=== EXERCISE DATA ===
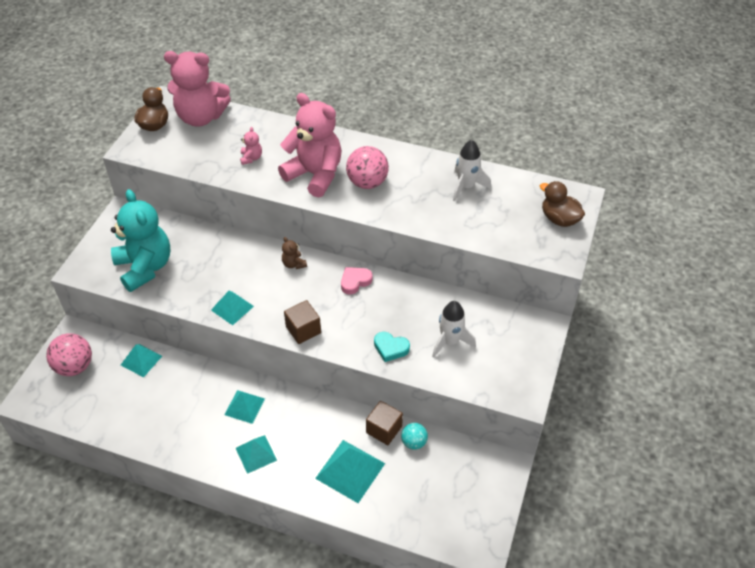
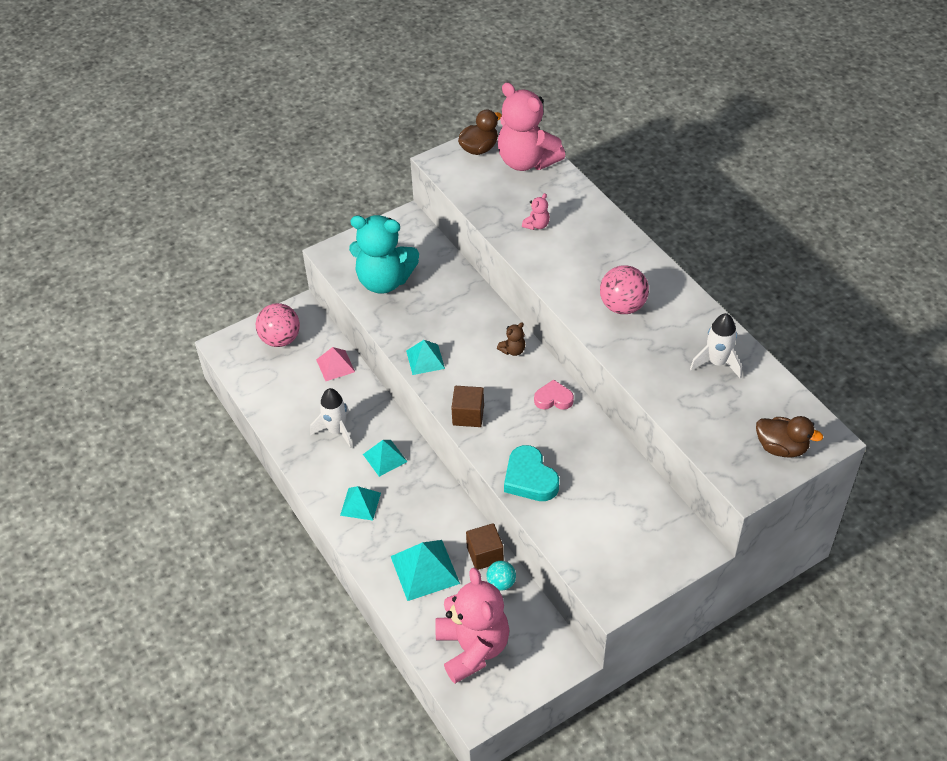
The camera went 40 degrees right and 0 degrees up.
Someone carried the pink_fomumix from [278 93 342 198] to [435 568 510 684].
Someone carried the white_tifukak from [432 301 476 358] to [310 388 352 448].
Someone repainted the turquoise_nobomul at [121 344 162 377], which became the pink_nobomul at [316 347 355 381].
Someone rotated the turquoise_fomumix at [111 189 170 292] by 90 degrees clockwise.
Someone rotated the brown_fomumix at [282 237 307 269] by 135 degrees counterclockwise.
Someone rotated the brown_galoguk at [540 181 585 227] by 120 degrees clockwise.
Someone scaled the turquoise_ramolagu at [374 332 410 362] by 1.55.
===
THE PROBLEM: Could the material above be written out again word for word, with the pictures dropped?

YOUR SOLUTION:
The camera went 40 degrees right and 0 degrees up.
Someone carried the pink_fomumix from [278 93 342 198] to [435 568 510 684].
Someone carried the white_tifukak from [432 301 476 358] to [310 388 352 448].
Someone repainted the turquoise_nobomul at [121 344 162 377], which became the pink_nobomul at [316 347 355 381].
Someone rotated the turquoise_fomumix at [111 189 170 292] by 90 degrees clockwise.
Someone rotated the brown_fomumix at [282 237 307 269] by 135 degrees counterclockwise.
Someone rotated the brown_galoguk at [540 181 585 227] by 120 degrees clockwise.
Someone scaled the turquoise_ramolagu at [374 332 410 362] by 1.55.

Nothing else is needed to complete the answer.